*** Data listing ***

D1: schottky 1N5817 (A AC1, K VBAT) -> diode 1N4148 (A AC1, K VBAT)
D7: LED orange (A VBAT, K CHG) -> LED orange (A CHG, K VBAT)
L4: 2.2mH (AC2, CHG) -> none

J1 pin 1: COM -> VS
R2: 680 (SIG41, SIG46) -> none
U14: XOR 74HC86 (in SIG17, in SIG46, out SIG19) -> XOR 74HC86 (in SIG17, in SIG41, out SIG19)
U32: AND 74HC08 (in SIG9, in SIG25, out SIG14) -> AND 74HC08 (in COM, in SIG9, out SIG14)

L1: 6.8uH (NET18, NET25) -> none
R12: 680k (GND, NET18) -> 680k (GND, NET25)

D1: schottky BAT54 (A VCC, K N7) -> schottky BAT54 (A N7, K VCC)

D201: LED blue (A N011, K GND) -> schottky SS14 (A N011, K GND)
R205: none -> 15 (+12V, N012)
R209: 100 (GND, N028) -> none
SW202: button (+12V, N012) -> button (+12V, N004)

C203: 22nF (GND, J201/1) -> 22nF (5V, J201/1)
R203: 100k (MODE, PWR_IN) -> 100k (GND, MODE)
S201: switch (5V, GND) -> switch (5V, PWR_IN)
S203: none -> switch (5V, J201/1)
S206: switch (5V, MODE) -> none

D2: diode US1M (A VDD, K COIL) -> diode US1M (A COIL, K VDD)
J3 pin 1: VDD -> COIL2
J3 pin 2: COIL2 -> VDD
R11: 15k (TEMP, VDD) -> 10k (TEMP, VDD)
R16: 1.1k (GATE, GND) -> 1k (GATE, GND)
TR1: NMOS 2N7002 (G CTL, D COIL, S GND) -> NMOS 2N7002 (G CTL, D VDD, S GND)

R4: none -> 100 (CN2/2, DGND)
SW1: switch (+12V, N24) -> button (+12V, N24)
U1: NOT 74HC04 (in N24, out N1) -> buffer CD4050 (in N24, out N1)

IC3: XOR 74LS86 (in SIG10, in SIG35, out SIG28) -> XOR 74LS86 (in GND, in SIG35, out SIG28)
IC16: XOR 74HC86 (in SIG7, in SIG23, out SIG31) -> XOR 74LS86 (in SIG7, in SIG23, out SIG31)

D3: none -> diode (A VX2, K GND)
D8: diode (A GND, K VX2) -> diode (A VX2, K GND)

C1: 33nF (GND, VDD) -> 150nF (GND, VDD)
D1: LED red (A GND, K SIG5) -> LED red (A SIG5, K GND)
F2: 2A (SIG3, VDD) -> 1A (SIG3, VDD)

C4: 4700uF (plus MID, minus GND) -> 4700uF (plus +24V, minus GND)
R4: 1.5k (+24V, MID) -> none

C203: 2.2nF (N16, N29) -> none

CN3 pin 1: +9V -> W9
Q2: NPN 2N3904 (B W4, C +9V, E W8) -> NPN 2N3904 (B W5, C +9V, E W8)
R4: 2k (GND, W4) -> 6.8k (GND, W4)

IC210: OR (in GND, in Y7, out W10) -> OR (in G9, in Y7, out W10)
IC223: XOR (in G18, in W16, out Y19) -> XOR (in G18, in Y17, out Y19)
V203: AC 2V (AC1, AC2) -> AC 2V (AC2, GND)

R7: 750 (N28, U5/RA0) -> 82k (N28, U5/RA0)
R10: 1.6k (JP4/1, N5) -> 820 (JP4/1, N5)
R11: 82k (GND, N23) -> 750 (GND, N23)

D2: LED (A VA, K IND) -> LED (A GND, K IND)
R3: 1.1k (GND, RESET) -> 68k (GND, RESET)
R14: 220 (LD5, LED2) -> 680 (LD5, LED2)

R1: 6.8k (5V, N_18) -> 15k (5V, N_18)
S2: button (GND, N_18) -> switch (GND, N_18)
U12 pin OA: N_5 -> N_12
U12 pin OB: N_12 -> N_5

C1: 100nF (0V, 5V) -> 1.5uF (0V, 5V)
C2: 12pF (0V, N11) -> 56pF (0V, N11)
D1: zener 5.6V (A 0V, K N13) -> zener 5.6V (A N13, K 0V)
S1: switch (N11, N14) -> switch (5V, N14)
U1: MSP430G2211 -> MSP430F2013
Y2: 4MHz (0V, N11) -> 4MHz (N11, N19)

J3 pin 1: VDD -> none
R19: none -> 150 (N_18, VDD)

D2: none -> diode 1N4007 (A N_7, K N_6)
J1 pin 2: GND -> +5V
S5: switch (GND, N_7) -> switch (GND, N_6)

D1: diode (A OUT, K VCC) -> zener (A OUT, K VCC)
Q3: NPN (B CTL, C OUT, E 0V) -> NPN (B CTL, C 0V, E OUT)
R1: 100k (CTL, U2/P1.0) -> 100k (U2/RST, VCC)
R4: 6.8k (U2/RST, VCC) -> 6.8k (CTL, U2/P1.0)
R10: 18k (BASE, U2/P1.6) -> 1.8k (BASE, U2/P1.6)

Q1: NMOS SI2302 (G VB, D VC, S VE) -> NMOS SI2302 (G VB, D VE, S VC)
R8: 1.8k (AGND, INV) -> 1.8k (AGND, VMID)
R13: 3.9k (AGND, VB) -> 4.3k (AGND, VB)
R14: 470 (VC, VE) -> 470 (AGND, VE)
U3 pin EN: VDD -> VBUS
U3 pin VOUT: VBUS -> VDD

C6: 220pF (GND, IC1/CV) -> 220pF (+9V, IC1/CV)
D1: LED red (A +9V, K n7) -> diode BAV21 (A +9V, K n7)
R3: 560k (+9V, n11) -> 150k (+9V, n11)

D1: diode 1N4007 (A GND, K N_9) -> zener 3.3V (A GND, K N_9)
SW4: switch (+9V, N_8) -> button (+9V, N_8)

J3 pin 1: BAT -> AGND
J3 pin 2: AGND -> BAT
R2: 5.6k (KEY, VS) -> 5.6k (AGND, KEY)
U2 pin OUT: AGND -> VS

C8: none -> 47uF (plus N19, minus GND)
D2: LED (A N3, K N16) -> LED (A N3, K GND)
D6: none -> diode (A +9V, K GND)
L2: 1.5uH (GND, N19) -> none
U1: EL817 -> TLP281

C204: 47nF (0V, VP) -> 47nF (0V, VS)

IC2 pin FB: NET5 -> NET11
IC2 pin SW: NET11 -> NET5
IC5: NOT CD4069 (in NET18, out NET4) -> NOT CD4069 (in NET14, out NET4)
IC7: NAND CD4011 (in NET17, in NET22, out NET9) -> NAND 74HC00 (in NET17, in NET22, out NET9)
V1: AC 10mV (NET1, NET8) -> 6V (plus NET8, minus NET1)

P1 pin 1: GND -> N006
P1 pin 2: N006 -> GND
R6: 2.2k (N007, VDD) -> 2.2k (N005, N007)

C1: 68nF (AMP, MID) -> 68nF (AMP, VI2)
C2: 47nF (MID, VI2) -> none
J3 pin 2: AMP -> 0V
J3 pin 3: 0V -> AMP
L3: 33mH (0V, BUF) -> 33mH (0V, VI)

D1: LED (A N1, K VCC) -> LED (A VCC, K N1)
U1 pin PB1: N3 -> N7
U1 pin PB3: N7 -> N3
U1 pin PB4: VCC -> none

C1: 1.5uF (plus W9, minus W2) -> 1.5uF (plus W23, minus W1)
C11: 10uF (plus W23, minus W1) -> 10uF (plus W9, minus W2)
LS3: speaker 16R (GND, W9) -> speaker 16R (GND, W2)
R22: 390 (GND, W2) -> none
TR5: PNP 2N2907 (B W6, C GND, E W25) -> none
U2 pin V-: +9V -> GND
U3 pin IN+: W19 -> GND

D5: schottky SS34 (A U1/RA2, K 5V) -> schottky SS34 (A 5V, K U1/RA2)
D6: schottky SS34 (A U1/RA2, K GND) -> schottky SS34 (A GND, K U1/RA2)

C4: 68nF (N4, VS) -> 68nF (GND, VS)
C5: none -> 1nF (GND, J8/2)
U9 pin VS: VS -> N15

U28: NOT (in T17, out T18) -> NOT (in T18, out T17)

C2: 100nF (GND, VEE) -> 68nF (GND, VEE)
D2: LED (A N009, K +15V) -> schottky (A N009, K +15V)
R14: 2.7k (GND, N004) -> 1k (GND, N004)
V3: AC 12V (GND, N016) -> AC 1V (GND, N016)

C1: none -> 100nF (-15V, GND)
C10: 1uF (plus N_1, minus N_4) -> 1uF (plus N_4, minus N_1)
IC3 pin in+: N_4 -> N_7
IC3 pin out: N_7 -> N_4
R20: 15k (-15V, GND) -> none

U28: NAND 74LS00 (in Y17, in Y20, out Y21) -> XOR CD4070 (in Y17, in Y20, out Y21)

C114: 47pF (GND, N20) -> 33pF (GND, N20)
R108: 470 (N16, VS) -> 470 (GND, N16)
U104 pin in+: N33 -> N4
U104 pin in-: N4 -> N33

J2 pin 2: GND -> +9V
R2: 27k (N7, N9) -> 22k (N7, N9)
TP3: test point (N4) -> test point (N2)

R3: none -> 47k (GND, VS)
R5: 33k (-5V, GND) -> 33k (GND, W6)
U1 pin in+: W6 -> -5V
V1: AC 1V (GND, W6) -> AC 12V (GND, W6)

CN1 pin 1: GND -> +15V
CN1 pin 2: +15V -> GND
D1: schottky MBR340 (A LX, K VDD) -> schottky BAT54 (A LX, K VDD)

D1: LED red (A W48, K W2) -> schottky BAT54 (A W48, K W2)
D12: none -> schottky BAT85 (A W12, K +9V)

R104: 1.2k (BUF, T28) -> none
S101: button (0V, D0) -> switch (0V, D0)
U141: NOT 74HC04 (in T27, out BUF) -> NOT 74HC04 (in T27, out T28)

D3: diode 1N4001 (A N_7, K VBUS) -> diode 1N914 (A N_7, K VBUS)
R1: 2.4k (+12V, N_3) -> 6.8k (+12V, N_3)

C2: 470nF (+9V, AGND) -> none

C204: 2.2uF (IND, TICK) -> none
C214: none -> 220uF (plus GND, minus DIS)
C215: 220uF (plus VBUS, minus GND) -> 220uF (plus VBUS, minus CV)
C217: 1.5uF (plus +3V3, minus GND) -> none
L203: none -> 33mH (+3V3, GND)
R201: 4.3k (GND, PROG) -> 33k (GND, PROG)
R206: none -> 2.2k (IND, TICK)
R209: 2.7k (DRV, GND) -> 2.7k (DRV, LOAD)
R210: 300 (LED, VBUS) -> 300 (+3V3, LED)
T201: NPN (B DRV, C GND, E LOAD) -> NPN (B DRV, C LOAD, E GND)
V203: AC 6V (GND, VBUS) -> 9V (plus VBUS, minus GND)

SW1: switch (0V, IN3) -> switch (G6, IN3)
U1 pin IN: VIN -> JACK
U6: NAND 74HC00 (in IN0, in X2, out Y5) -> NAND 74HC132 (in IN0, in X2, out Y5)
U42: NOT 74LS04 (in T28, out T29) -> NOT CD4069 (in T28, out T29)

*** End of Data listing ***

§ **Directions**
Only lines that include "MODE" belong in the answer; return them from the entries above.

§ **Task answer**
R203: 100k (MODE, PWR_IN) -> 100k (GND, MODE)
S206: switch (5V, MODE) -> none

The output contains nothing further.